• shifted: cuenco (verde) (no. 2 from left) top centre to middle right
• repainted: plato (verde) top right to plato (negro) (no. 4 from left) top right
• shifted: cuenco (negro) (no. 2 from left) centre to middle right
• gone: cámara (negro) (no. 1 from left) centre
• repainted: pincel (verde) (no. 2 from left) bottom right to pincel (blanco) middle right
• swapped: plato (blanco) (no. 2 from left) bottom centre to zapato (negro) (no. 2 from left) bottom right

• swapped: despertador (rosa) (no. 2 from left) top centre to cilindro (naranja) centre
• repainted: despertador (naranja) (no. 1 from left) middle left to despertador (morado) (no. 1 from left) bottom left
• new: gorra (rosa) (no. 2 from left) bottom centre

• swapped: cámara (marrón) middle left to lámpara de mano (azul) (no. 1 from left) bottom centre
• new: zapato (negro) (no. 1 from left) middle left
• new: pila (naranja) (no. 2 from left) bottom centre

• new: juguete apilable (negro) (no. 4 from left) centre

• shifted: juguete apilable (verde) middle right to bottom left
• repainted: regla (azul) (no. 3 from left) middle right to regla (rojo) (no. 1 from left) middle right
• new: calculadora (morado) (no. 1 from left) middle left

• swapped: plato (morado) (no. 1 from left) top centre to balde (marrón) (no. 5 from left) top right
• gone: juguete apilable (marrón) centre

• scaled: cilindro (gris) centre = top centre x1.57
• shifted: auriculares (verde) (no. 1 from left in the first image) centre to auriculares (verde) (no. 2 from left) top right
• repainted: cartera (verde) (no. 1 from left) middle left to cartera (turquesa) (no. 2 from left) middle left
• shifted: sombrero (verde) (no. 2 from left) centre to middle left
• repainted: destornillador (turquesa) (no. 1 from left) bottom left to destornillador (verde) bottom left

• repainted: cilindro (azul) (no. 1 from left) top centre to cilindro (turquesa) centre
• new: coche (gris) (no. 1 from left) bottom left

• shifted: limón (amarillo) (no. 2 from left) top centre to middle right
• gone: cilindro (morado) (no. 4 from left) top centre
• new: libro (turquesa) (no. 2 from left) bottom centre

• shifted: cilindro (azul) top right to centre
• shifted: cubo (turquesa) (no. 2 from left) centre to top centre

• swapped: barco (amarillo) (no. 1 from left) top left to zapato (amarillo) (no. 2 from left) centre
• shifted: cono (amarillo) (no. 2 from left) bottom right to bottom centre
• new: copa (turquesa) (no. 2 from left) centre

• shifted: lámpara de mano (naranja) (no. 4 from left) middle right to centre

==============================

• [What to work on]:
Filter the lines above, keeping each one that contains the string "cuenco".

• [Task solution]:
• shifted: cuenco (verde) (no. 2 from left) top centre to middle right
• shifted: cuenco (negro) (no. 2 from left) centre to middle right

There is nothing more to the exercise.